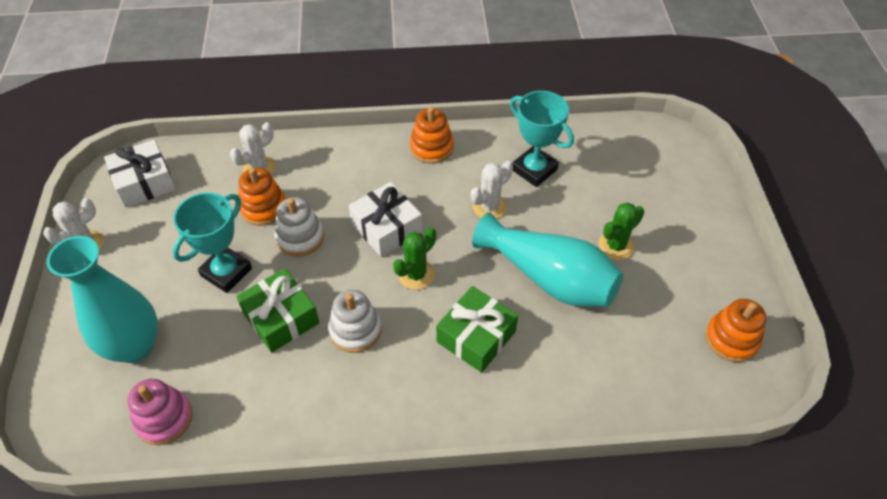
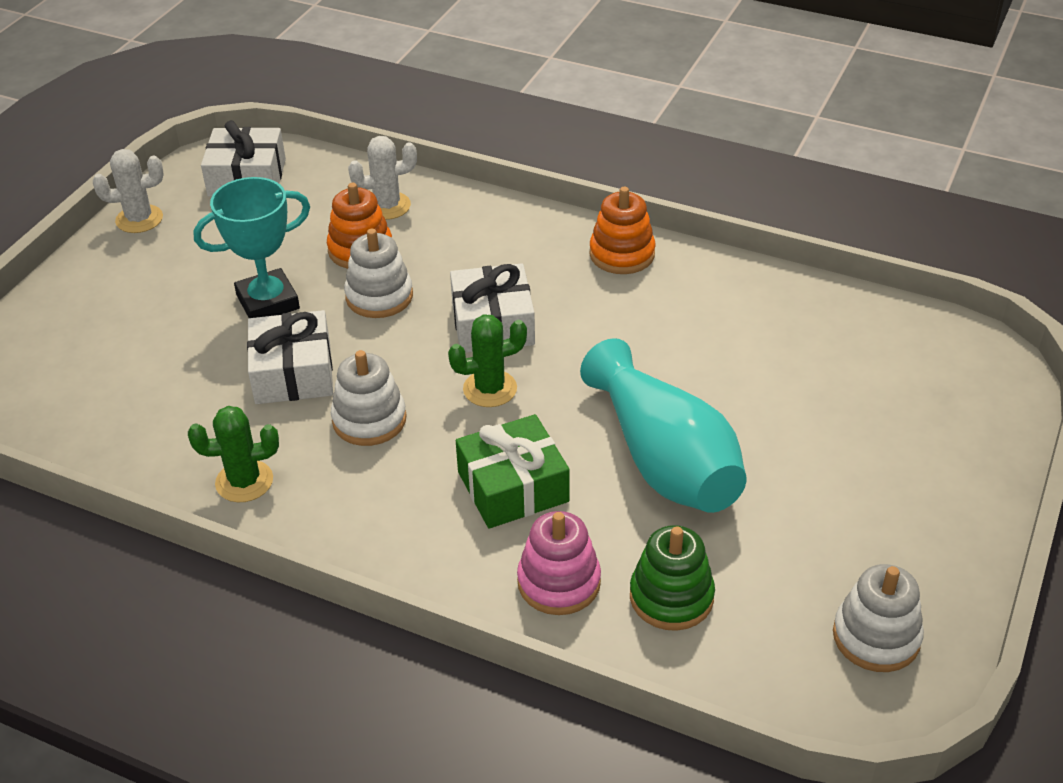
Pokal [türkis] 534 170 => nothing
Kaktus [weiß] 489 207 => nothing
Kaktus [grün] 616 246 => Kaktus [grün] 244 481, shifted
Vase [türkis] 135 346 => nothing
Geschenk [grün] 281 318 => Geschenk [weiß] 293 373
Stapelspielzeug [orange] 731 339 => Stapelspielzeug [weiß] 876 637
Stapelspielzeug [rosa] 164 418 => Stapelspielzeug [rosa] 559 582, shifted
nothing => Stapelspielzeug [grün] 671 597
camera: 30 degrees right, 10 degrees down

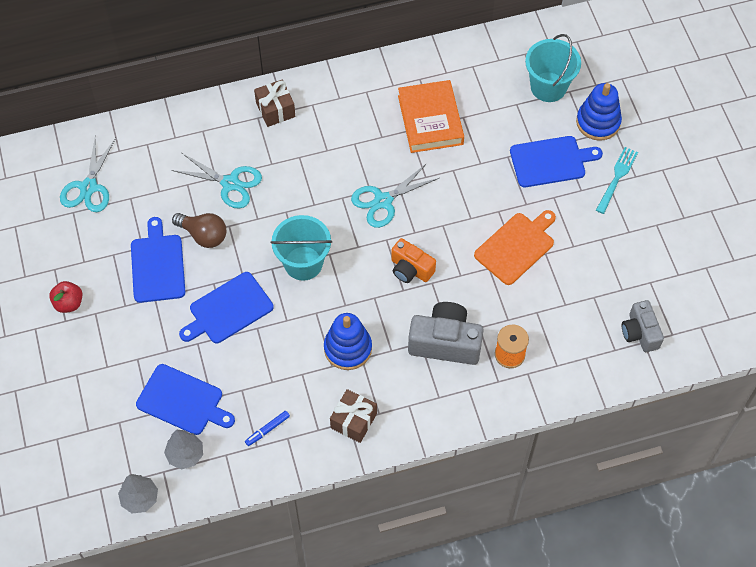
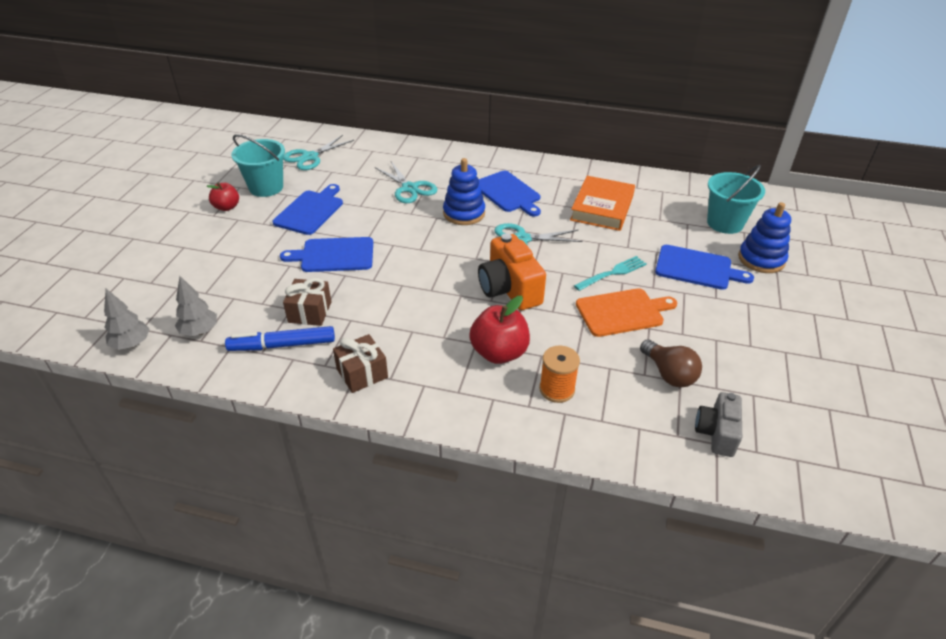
Geschenk [braun] 275 110 => Geschenk [braun] 310 312, shifted
Gabel [türkis] 617 178 => Gabel [türkis] 612 273, shifted
Glühbirne [braun] 203 235 => Glühbirne [braun] 669 374, shifted
Eimer [türkis] 303 263 => Eimer [türkis] 266 187, shifted
Kamera [orange] 410 269 => Kamera [orange] 509 289, x1.56
Kamera [grau] 445 342 => Apfel [rot] 499 353
Stapelspielzeug [blau] 348 348 => Stapelspielzeug [blau] 464 213, shifted
Schneidebrett [blau] 182 401 => Schneidebrett [blau] 508 193, shifted
Filzstift [blau] 267 430 => Filzstift [blau] 282 345, x1.90
camera: 30 degrees right, 20 degrees down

______

> _YOUR INSTRUCTIONS_
Leave out the images and write out the lines above exactly, from the one with "nothing => Stapelspielzeug [grün] 671 597" up to and including the one with "Glühbirne [braun] 203".

> _ANSWER FOR THE TASK_
nothing => Stapelspielzeug [grün] 671 597
camera: 30 degrees right, 10 degrees down

Geschenk [braun] 275 110 => Geschenk [braun] 310 312, shifted
Gabel [türkis] 617 178 => Gabel [türkis] 612 273, shifted
Glühbirne [braun] 203 235 => Glühbirne [braun] 669 374, shifted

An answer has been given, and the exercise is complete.